Take the line with "V101: 3.3V (plus" and every line after it in the entries below, and set them down exactly, without any pictures.
++++ Data to process
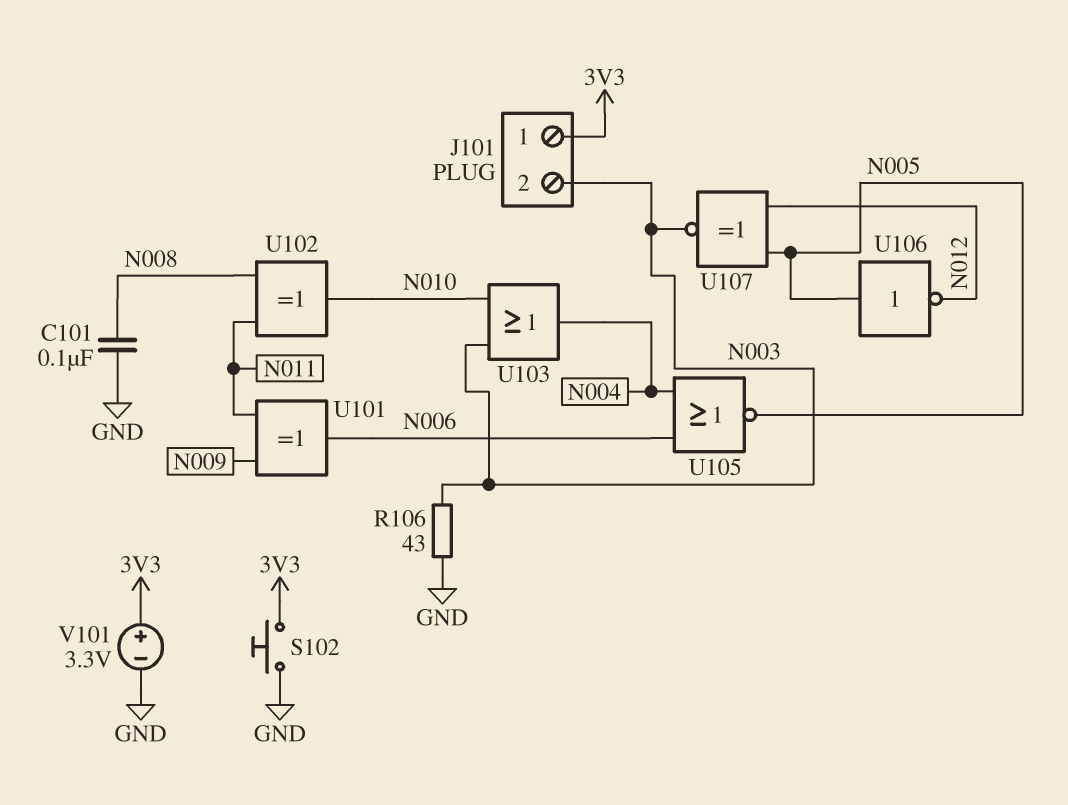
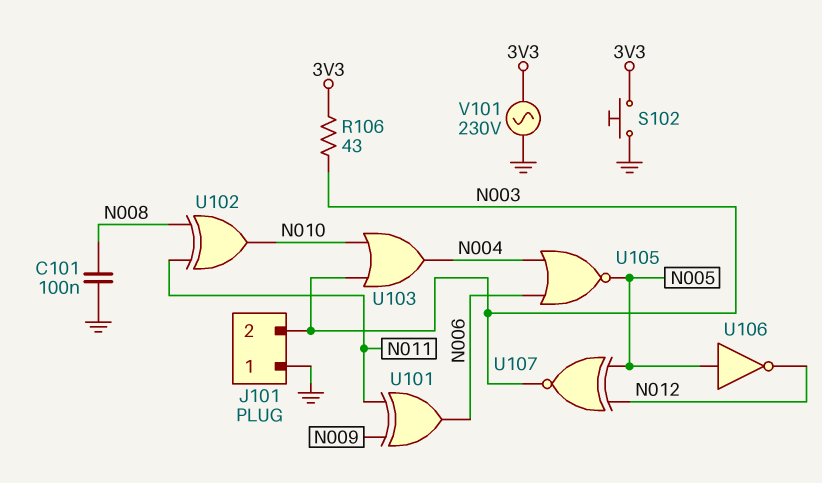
J101 pin 1: 3V3 -> GND
R106: 43 (GND, N003) -> 43 (3V3, N003)
V101: 3.3V (plus 3V3, minus GND) -> AC 230V (3V3, GND)

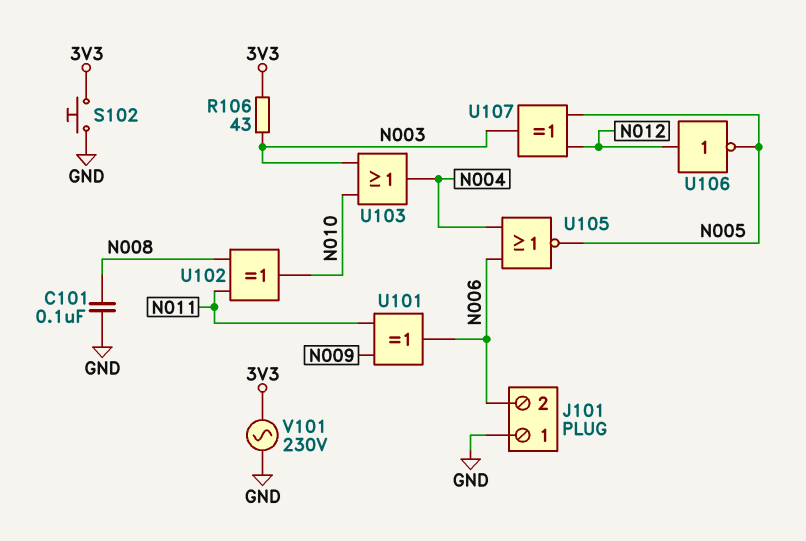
J101 pin 2: N003 -> N006
U106: NOT (in N005, out N012) -> NOT (in N012, out N005)
U107: XNOR (in N005, in N012, out N003) -> XOR (in N005, in N012, out N003)

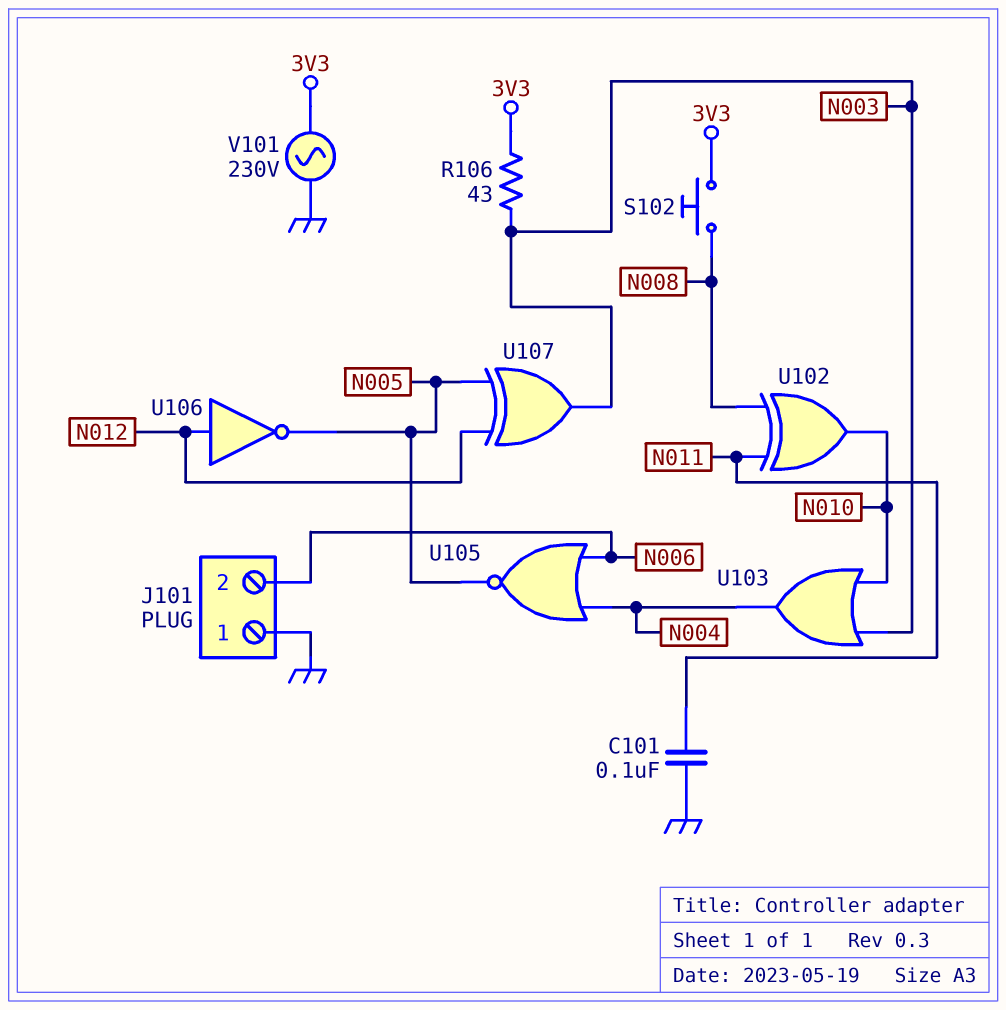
C101: 100nF (GND, N008) -> 100nF (GND, N011)
S102: button (3V3, GND) -> button (3V3, N008)
U101: XOR (in N009, in N011, out N006) -> none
++++++++
Response area:
V101: 3.3V (plus 3V3, minus GND) -> AC 230V (3V3, GND)

J101 pin 2: N003 -> N006
U106: NOT (in N005, out N012) -> NOT (in N012, out N005)
U107: XNOR (in N005, in N012, out N003) -> XOR (in N005, in N012, out N003)

C101: 100nF (GND, N008) -> 100nF (GND, N011)
S102: button (3V3, GND) -> button (3V3, N008)
U101: XOR (in N009, in N011, out N006) -> none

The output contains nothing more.